Start of Block

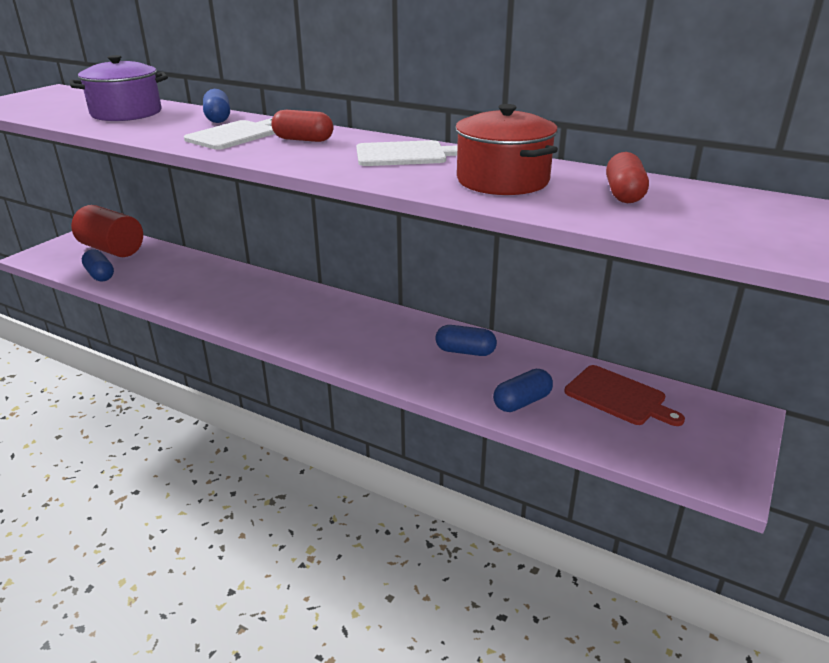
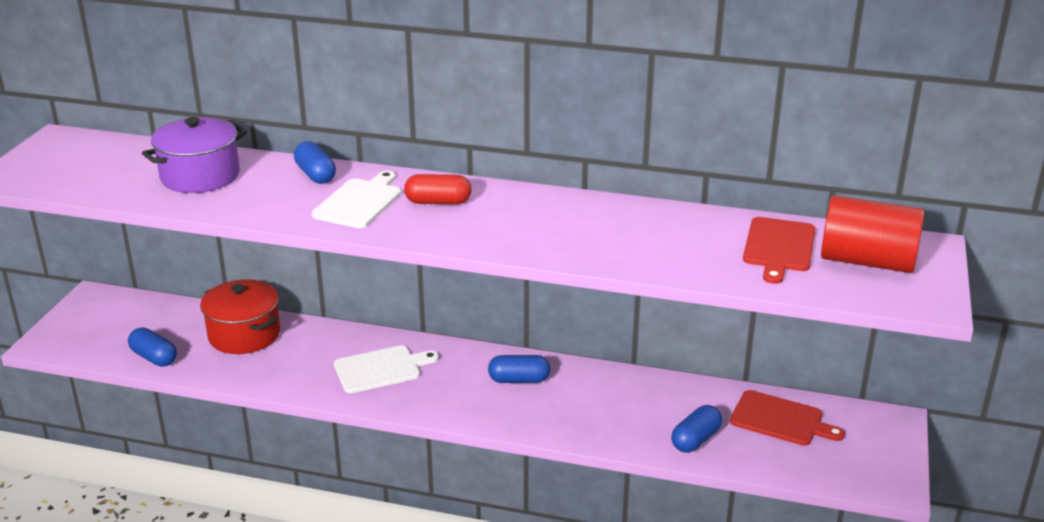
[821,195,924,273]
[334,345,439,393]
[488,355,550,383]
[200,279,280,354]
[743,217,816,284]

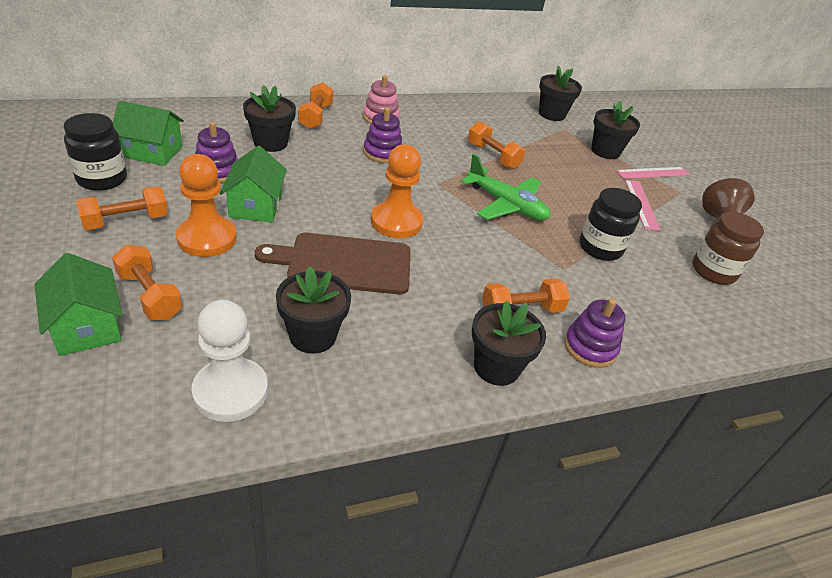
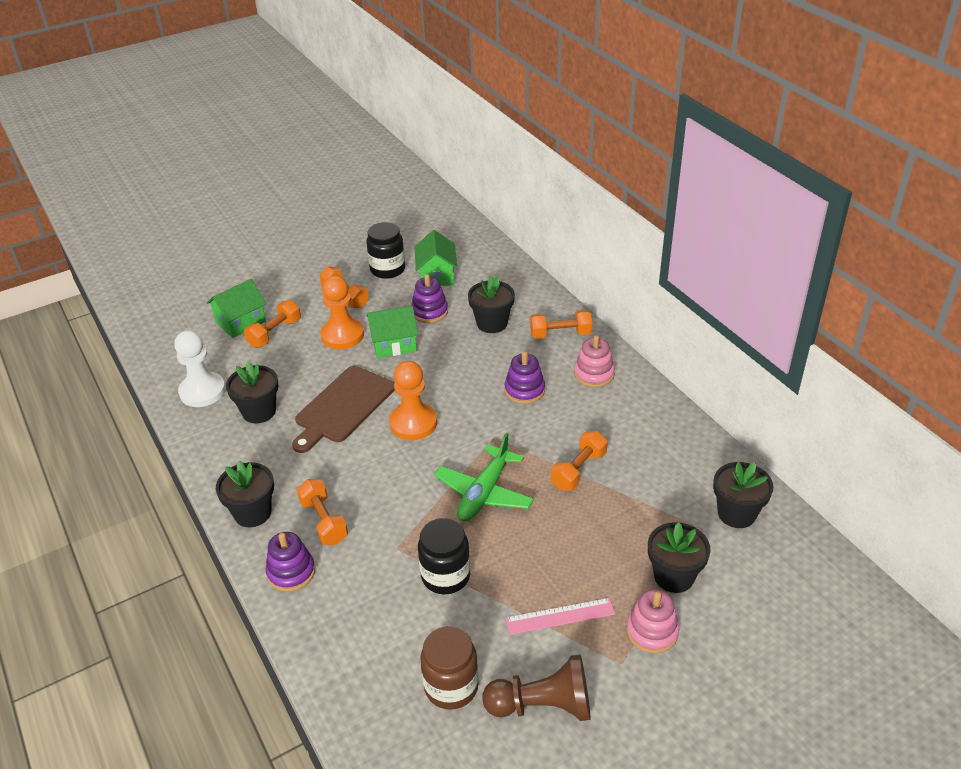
[292,366,395,453]
[627,589,679,653]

End of Block

→ About this task
The records above, copied word for word without the pictures, are what should be output.

→ Answer area
[821,195,924,273]
[334,345,439,393]
[488,355,550,383]
[200,279,280,354]
[743,217,816,284]

[292,366,395,453]
[627,589,679,653]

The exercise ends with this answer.